_MATERIAL TO PROCESS_.

-- Opening Marker --

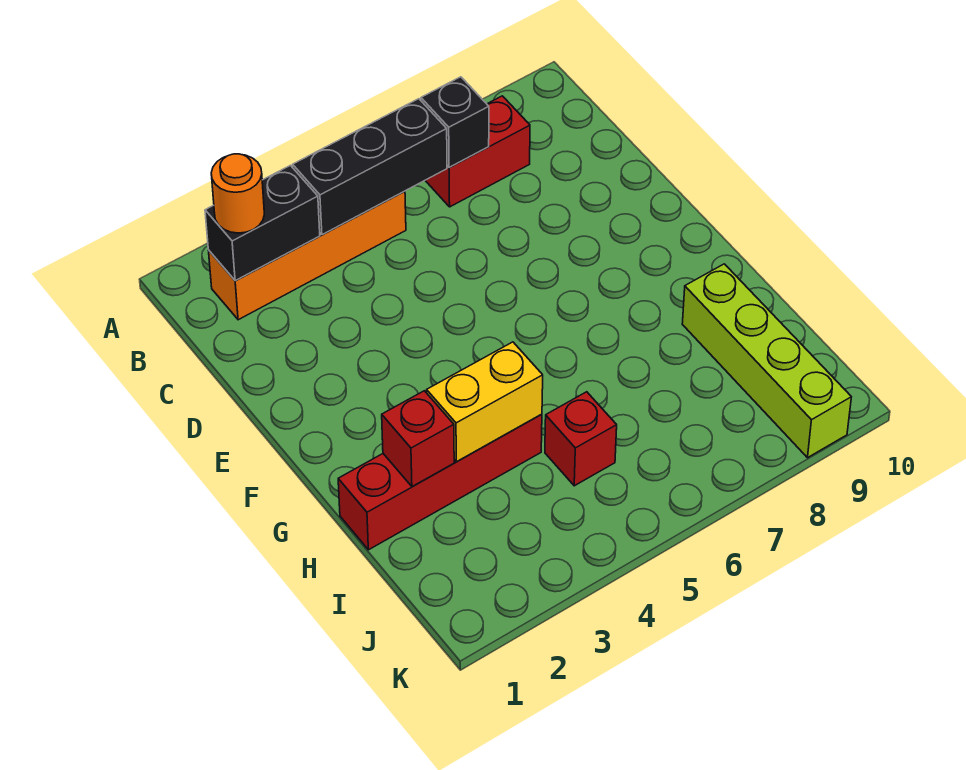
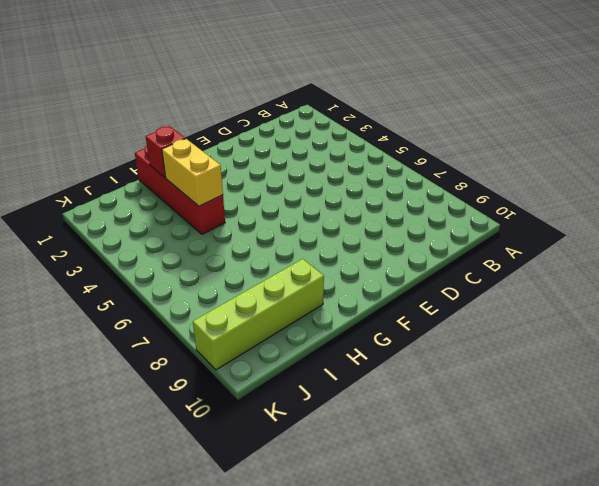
none -> orange 1x4 brick [208,191,406,320]
none -> red 1x2 brick [425,96,530,207]

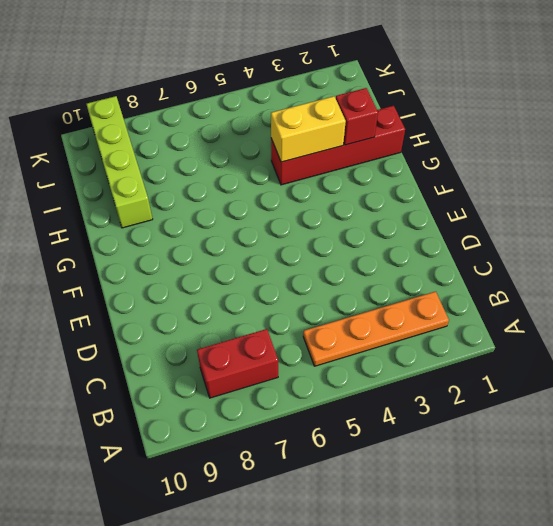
orange 1x4 plate [303,291,449,366] -> orange 1x4 brick [208,191,406,320]
none -> red 1x1 brick [545,392,617,486]
none -> black 1x2 brick [205,165,320,281]

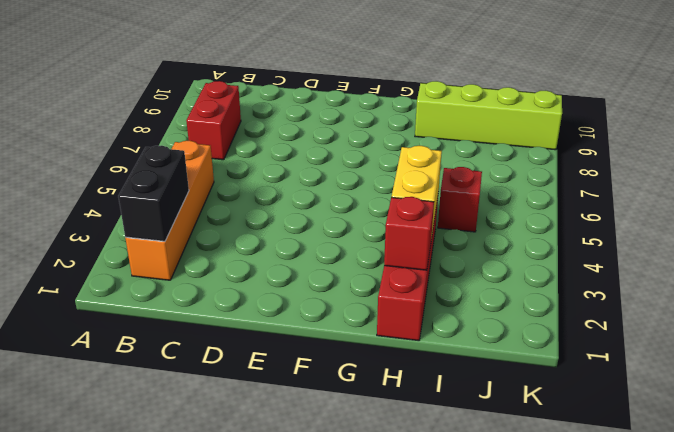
none -> black 1x3 brick [293,99,447,235]
none -> black 1x1 brick [421,77,489,168]

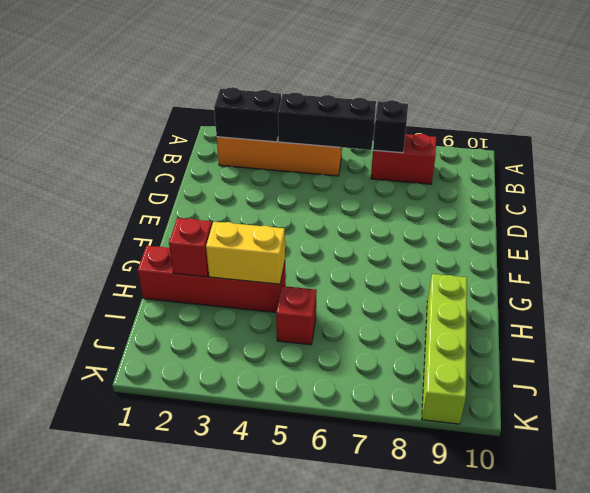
none -> orange 1x1 round brick [211,154,264,233]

-- Closing Marker --

_ASSIGNMENT_. Please write out every line of the listing above exactly, and leave the images behind.

_TASK RESPONSE_.
none -> orange 1x4 brick [208,191,406,320]
none -> red 1x2 brick [425,96,530,207]

orange 1x4 plate [303,291,449,366] -> orange 1x4 brick [208,191,406,320]
none -> red 1x1 brick [545,392,617,486]
none -> black 1x2 brick [205,165,320,281]

none -> black 1x3 brick [293,99,447,235]
none -> black 1x1 brick [421,77,489,168]

none -> orange 1x1 round brick [211,154,264,233]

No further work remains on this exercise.